RECORDS FOR THIS EXERCISE

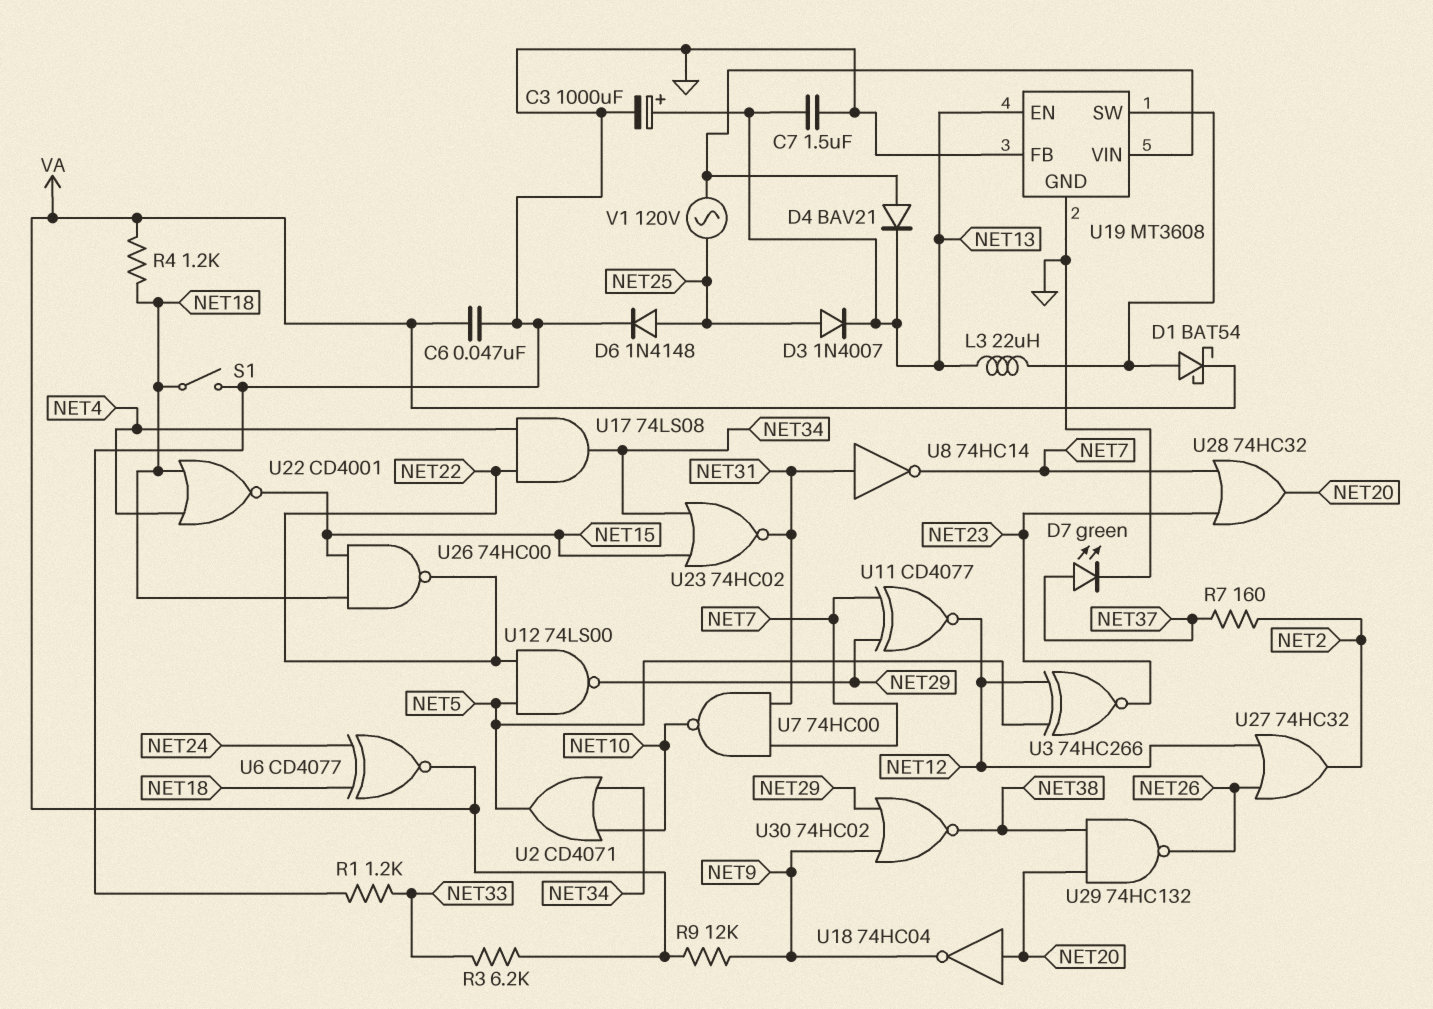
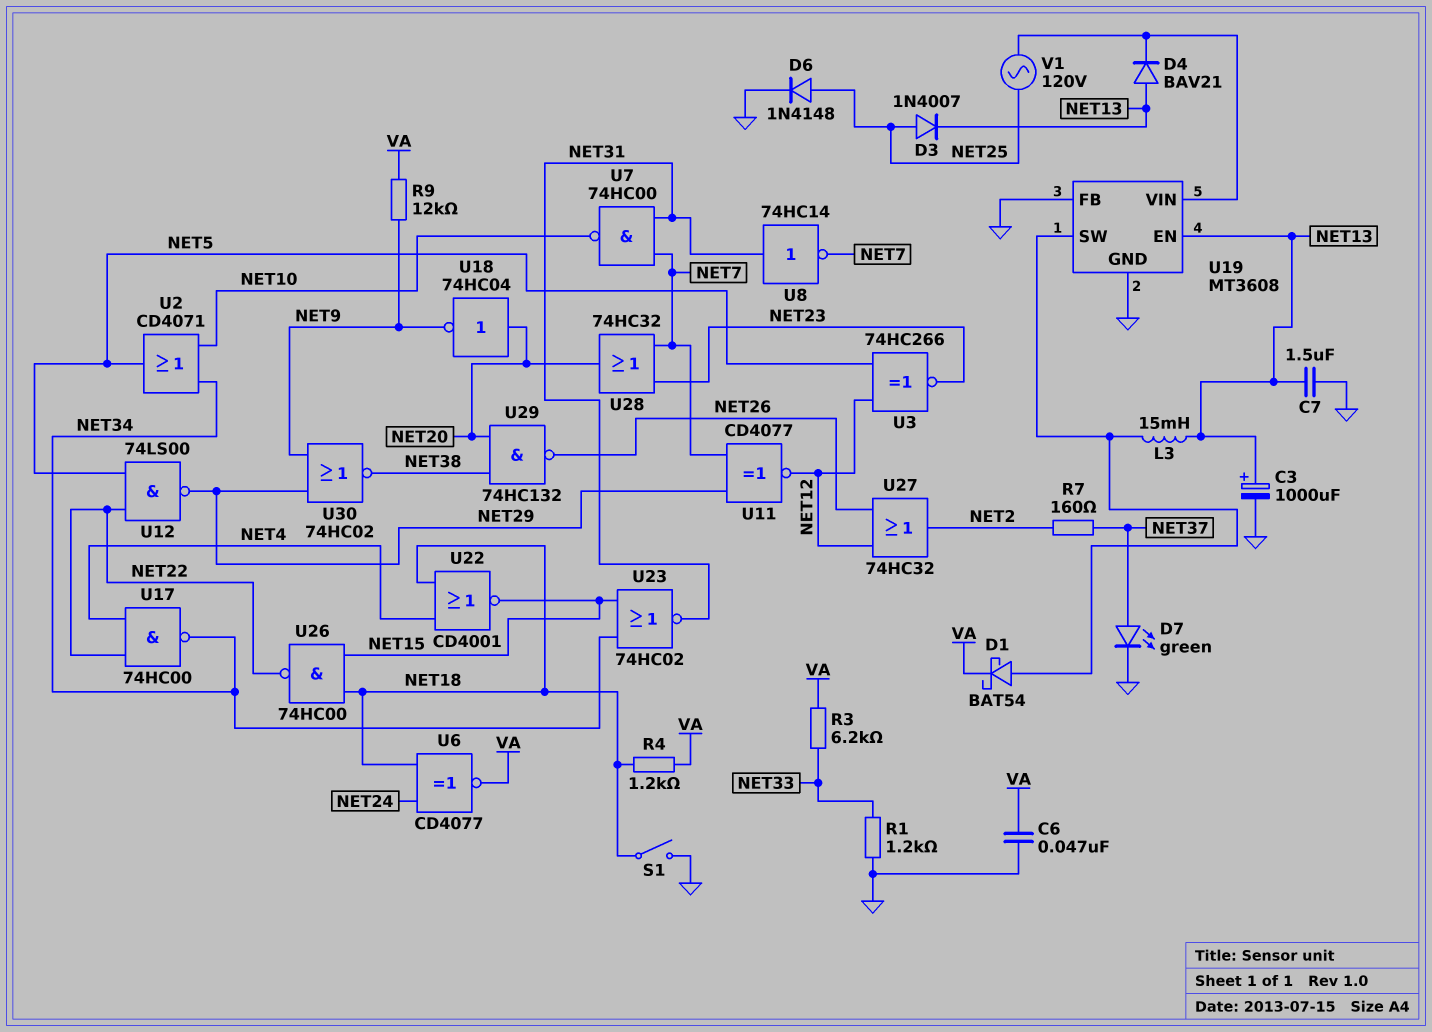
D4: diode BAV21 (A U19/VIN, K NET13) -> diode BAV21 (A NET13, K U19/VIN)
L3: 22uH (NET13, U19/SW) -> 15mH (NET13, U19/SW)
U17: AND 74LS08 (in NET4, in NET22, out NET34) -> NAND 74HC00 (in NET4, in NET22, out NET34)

--

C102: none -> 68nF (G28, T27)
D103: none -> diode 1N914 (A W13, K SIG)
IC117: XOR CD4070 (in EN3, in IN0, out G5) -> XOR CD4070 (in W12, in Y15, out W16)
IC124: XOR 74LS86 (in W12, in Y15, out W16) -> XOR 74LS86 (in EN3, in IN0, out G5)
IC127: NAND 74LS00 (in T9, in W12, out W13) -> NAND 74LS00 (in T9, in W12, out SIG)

EXERCISE OBJECTIVE
Only the lines above starting at the one containing "C102: none -> 68nF (G28, T27)" and ending at the one containing "IC127: NAND 74LS00", both included, are to be returned, exactly as they read.

ANSWER TO THE PROBLEM
C102: none -> 68nF (G28, T27)
D103: none -> diode 1N914 (A W13, K SIG)
IC117: XOR CD4070 (in EN3, in IN0, out G5) -> XOR CD4070 (in W12, in Y15, out W16)
IC124: XOR 74LS86 (in W12, in Y15, out W16) -> XOR 74LS86 (in EN3, in IN0, out G5)
IC127: NAND 74LS00 (in T9, in W12, out W13) -> NAND 74LS00 (in T9, in W12, out SIG)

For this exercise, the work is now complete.